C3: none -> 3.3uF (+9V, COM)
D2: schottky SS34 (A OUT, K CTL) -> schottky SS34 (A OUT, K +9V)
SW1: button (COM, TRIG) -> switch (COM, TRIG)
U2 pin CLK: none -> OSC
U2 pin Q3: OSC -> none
# # # # #
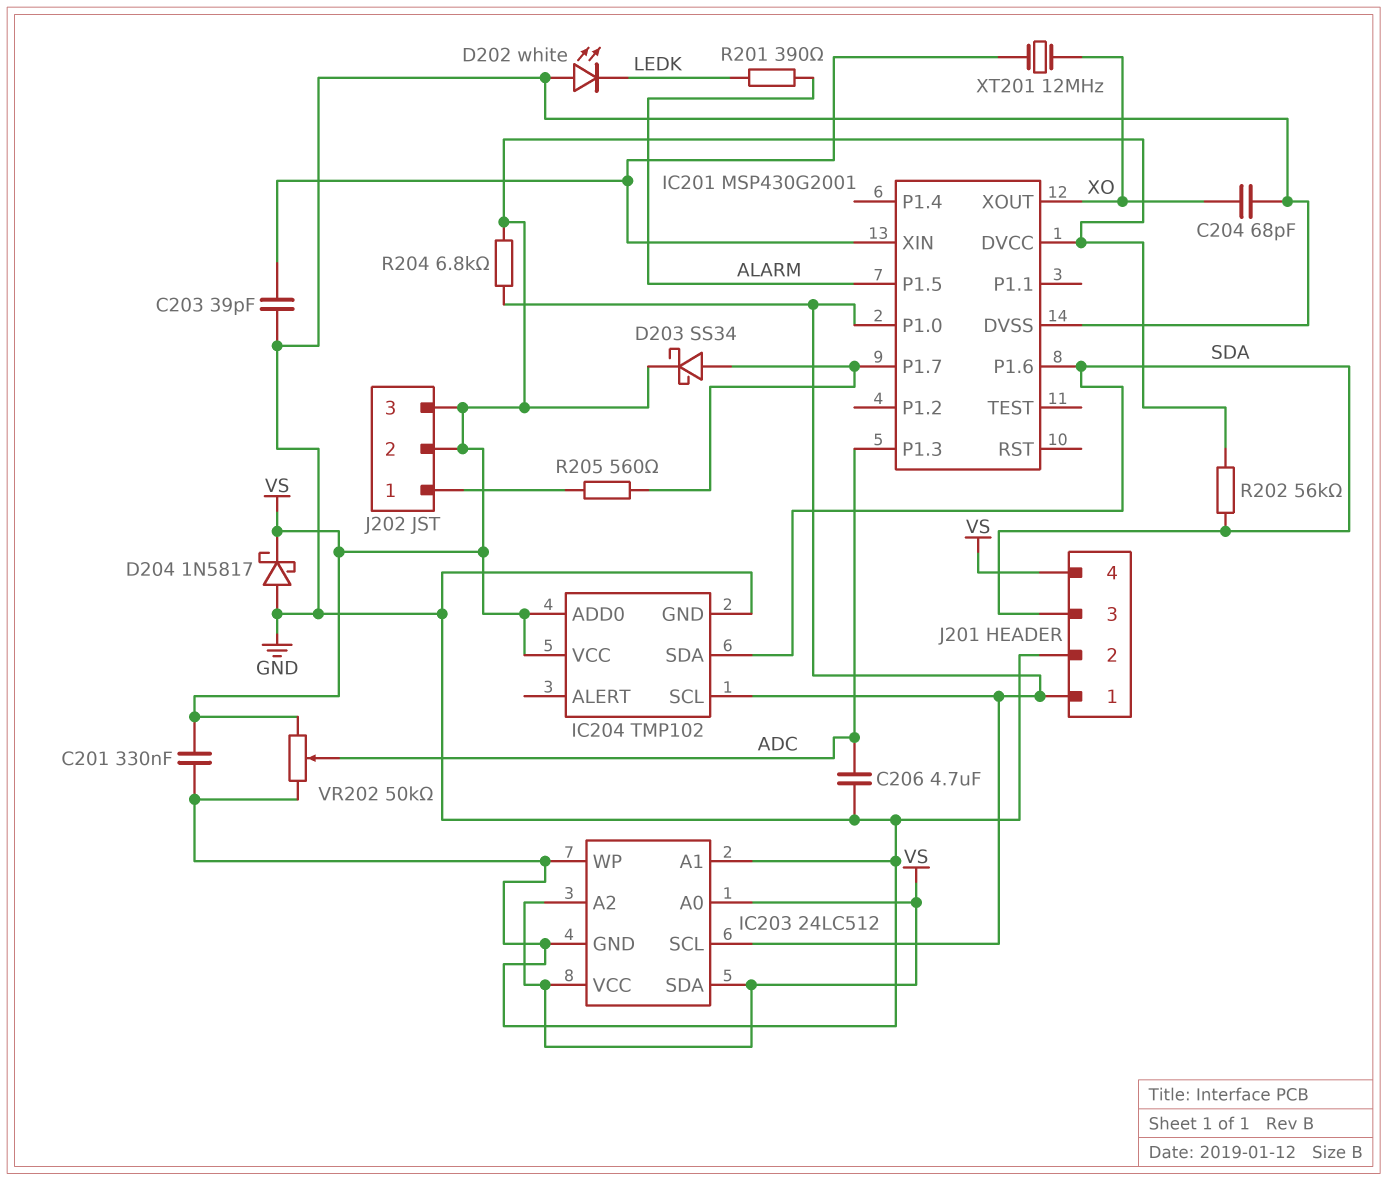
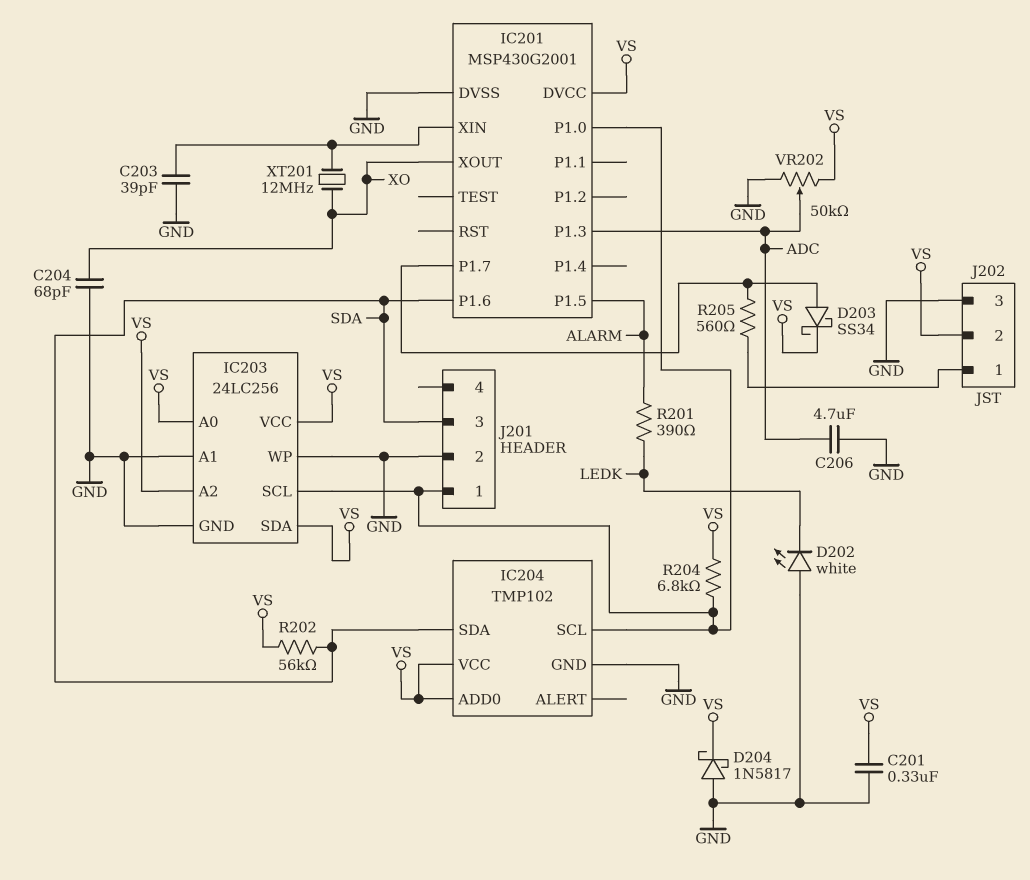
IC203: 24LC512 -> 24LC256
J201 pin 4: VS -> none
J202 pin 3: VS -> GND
# # # # #
● TASK OBJECTIVE:
Your answer should be the lines of the listing above between the line holding "C3: none -> 3.3uF (+9V, COM)" and the line holding "U2 pin Q3: OSC -> none", inclusive, restated word for word and alone.

● ANSWER TO THIS EXERCISE:
C3: none -> 3.3uF (+9V, COM)
D2: schottky SS34 (A OUT, K CTL) -> schottky SS34 (A OUT, K +9V)
SW1: button (COM, TRIG) -> switch (COM, TRIG)
U2 pin CLK: none -> OSC
U2 pin Q3: OSC -> none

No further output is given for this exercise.